Data excerpts
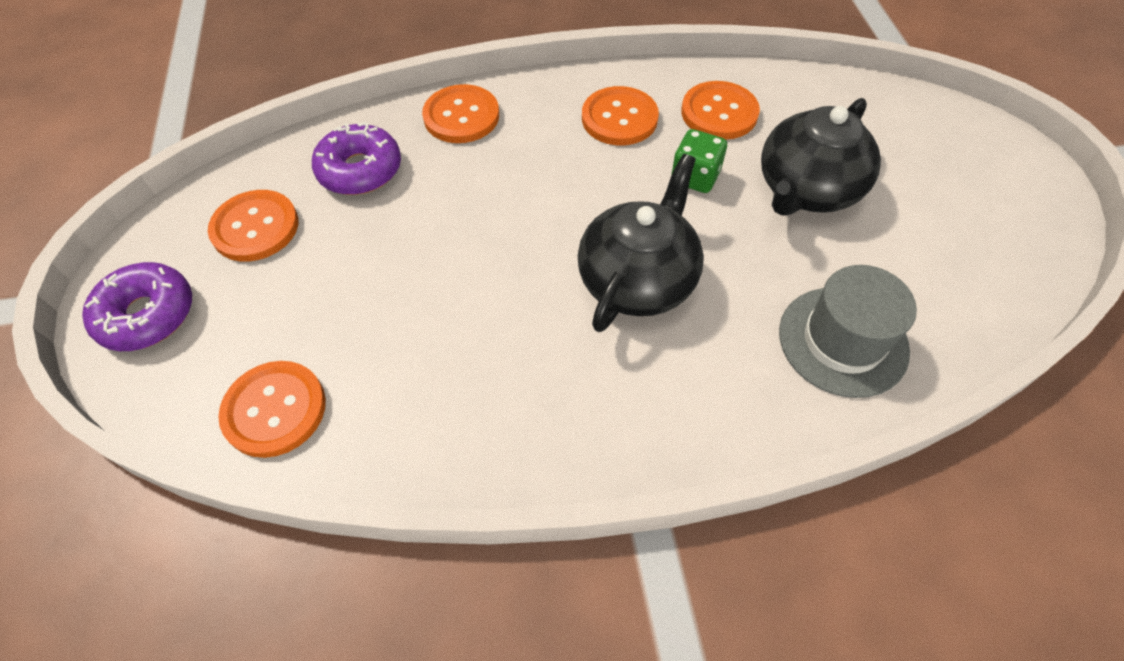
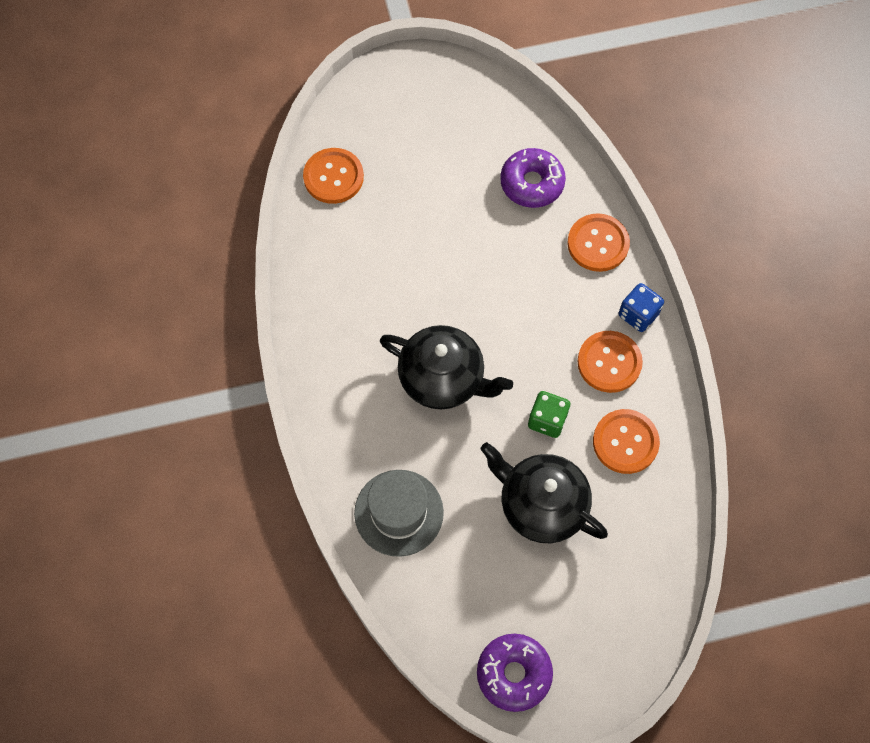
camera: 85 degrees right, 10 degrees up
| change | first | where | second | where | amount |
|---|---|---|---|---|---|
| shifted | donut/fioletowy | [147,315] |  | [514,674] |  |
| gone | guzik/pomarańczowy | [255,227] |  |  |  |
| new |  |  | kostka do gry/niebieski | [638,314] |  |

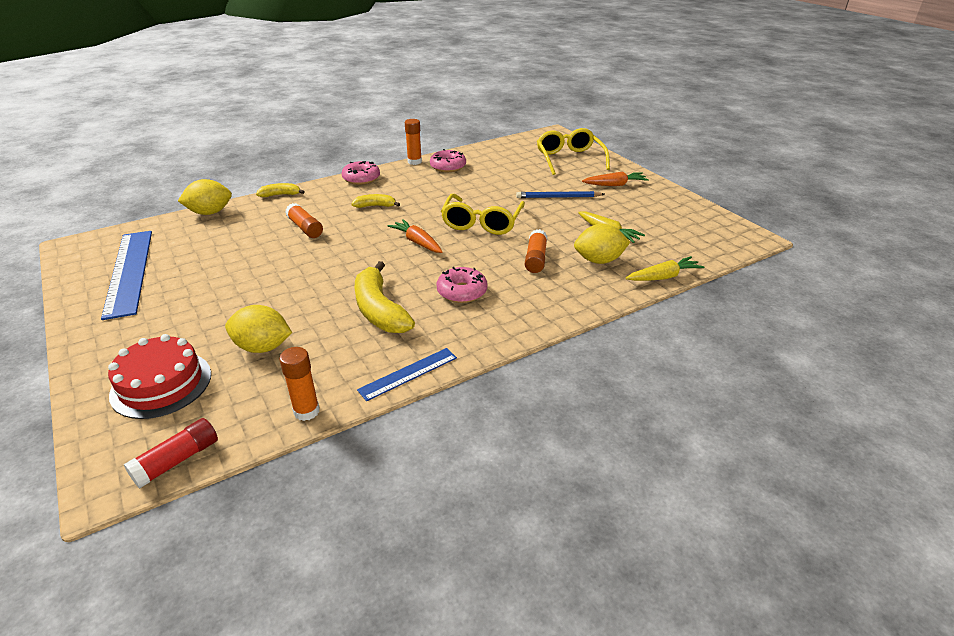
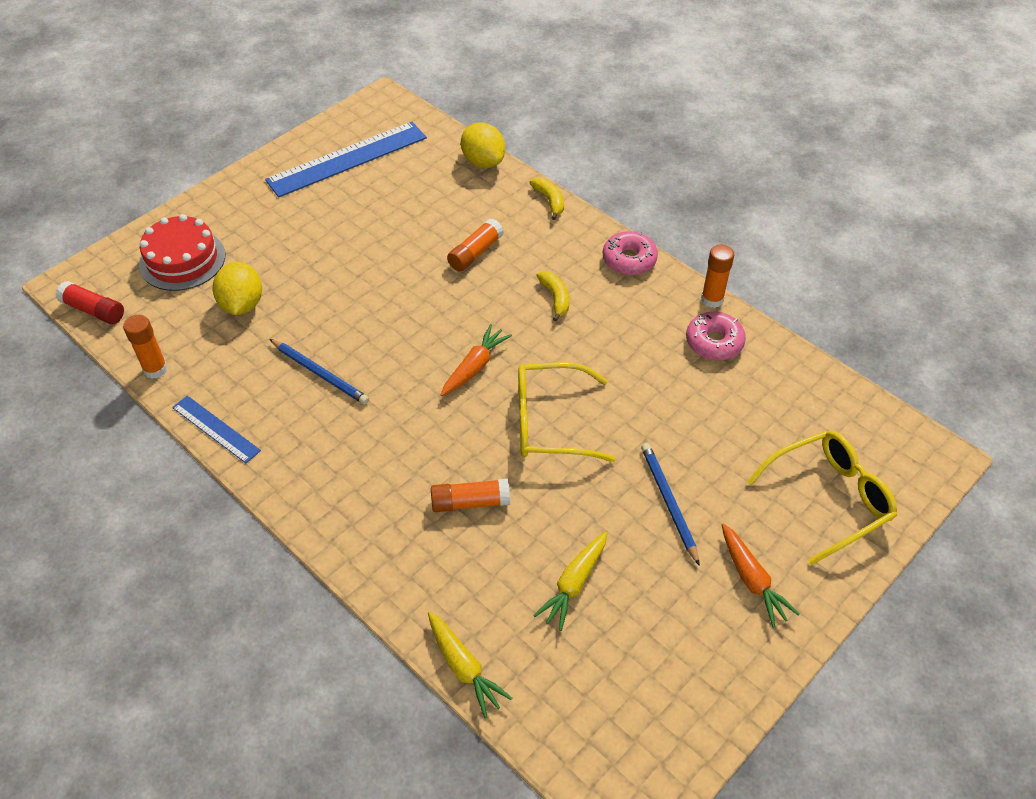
camera: 75 degrees right, 15 degrees up
| change | first | where | second | where | amount |
|---|---|---|---|---|---|
| swapped | banan/żółty | [379,310] | ołówek/niebieski | [320,373] |  |
| gone | donut/różowy | [462,292] |  |  |  |
| gone | cytryna/żółty | [599,260] |  |  |  |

### What you will do
Could you please return the entries above exactly, minus the pictures?

### Completed task
camera: 85 degrees right, 10 degrees up
| change | first | where | second | where | amount |
|---|---|---|---|---|---|
| shifted | donut/fioletowy | [147,315] |  | [514,674] |  |
| gone | guzik/pomarańczowy | [255,227] |  |  |  |
| new |  |  | kostka do gry/niebieski | [638,314] |  |

camera: 75 degrees right, 15 degrees up
| change | first | where | second | where | amount |
|---|---|---|---|---|---|
| swapped | banan/żółty | [379,310] | ołówek/niebieski | [320,373] |  |
| gone | donut/różowy | [462,292] |  |  |  |
| gone | cytryna/żółty | [599,260] |  |  |  |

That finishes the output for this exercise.